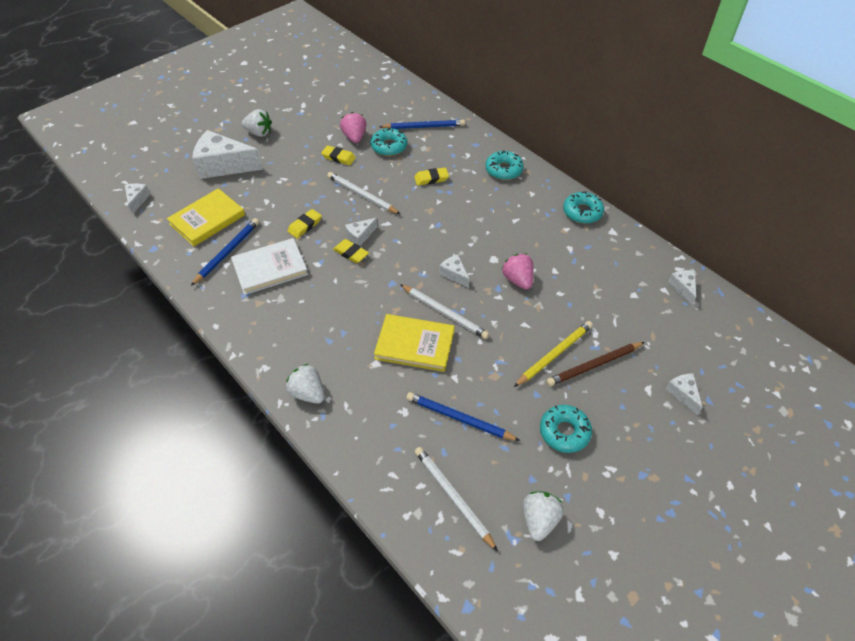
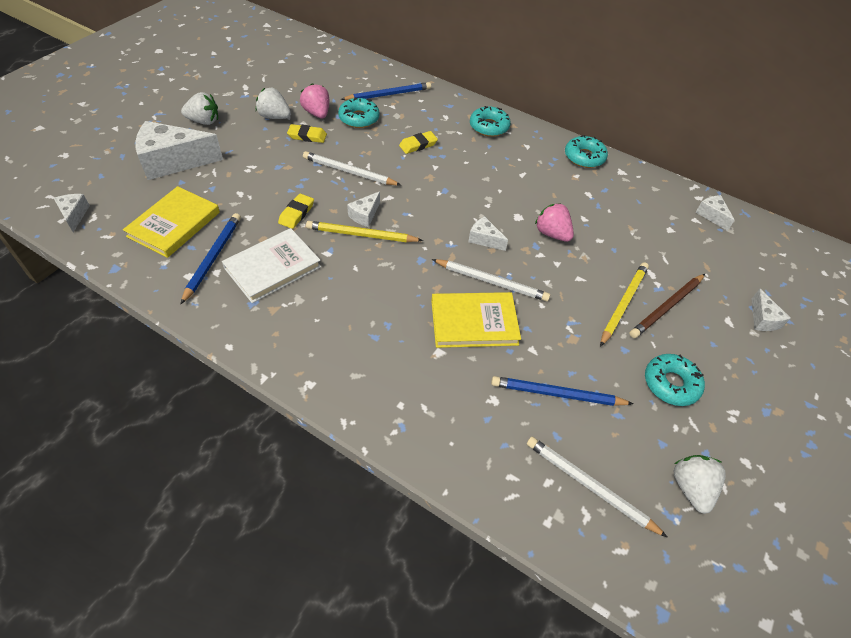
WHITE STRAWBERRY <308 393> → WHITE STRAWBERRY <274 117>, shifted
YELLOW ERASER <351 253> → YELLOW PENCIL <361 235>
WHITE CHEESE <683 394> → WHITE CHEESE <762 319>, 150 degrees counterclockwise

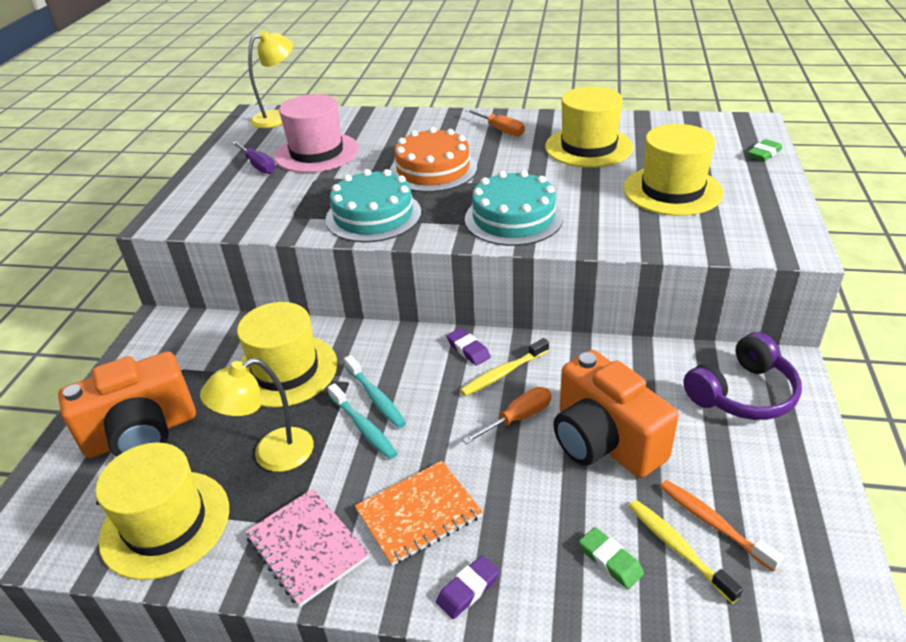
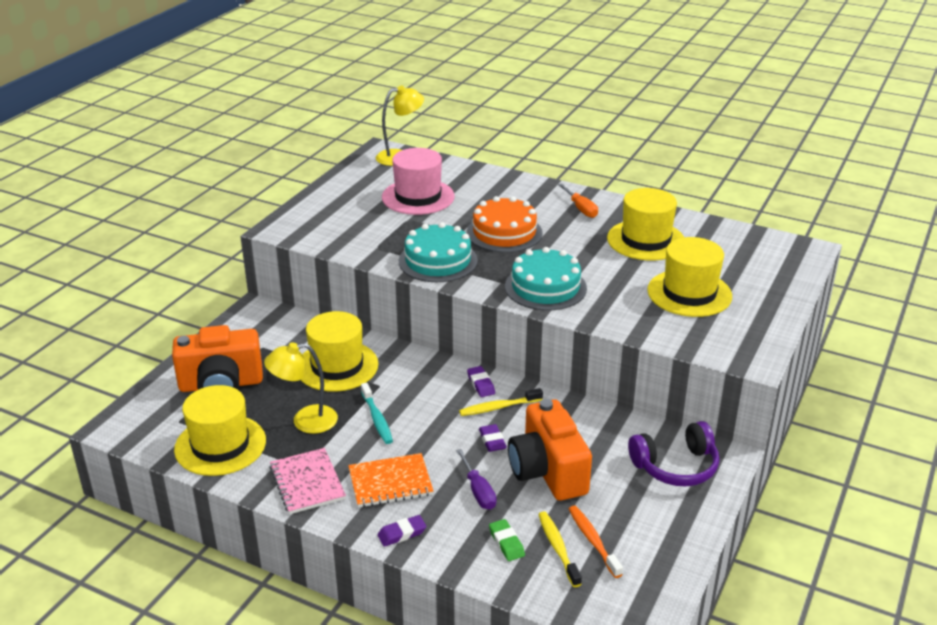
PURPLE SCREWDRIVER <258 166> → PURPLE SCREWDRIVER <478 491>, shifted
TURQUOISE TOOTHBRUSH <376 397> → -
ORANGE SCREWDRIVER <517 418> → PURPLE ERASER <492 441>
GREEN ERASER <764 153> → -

◆ The problem ◆
All lines in the records that contain "PURPLE" are to be copied and returned.

◆ Written reply ◆
PURPLE SCREWDRIVER <258 166> → PURPLE SCREWDRIVER <478 491>, shifted
ORANGE SCREWDRIVER <517 418> → PURPLE ERASER <492 441>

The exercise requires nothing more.